* Directions for this task: The pictures are to be left out, and all remaining data is to be transcribed exactly as it appears.
Supplied information START
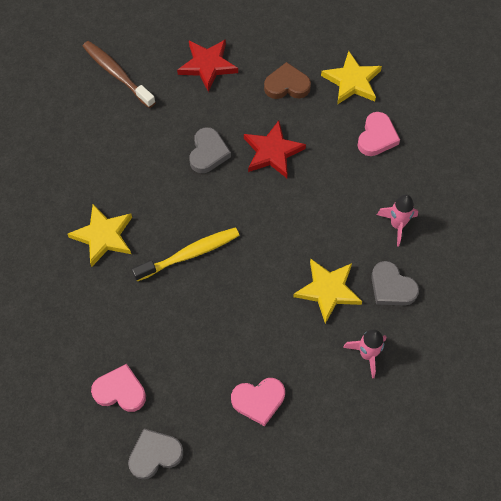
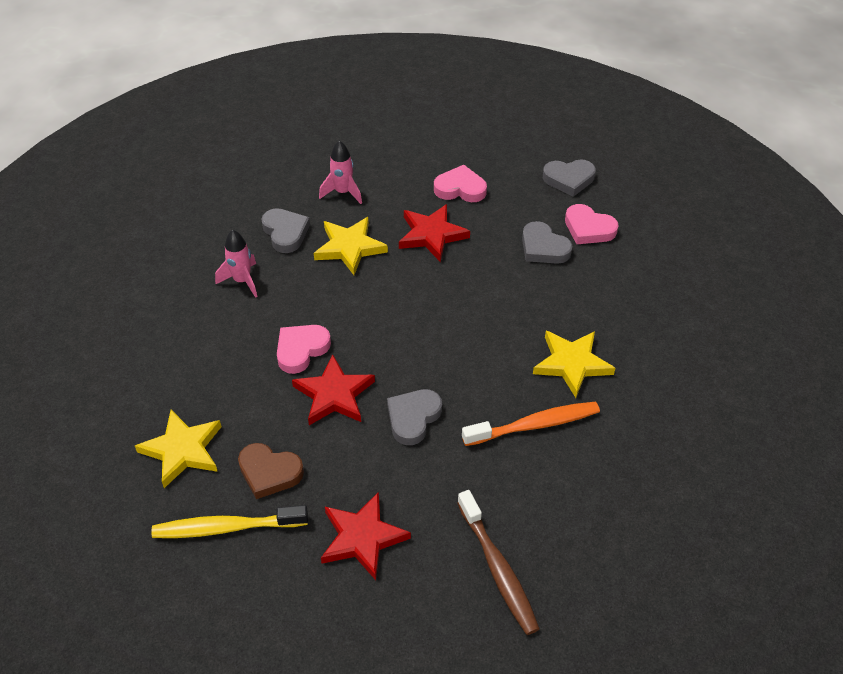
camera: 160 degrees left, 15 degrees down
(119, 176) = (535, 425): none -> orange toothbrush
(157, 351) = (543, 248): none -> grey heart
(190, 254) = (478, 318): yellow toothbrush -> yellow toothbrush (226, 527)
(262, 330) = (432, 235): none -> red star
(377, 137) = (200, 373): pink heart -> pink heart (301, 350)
Supplied information END
* Written solution:
camera: 160 degrees left, 15 degrees down
(119, 176) = (535, 425): none -> orange toothbrush
(157, 351) = (543, 248): none -> grey heart
(190, 254) = (478, 318): yellow toothbrush -> yellow toothbrush (226, 527)
(262, 330) = (432, 235): none -> red star
(377, 137) = (200, 373): pink heart -> pink heart (301, 350)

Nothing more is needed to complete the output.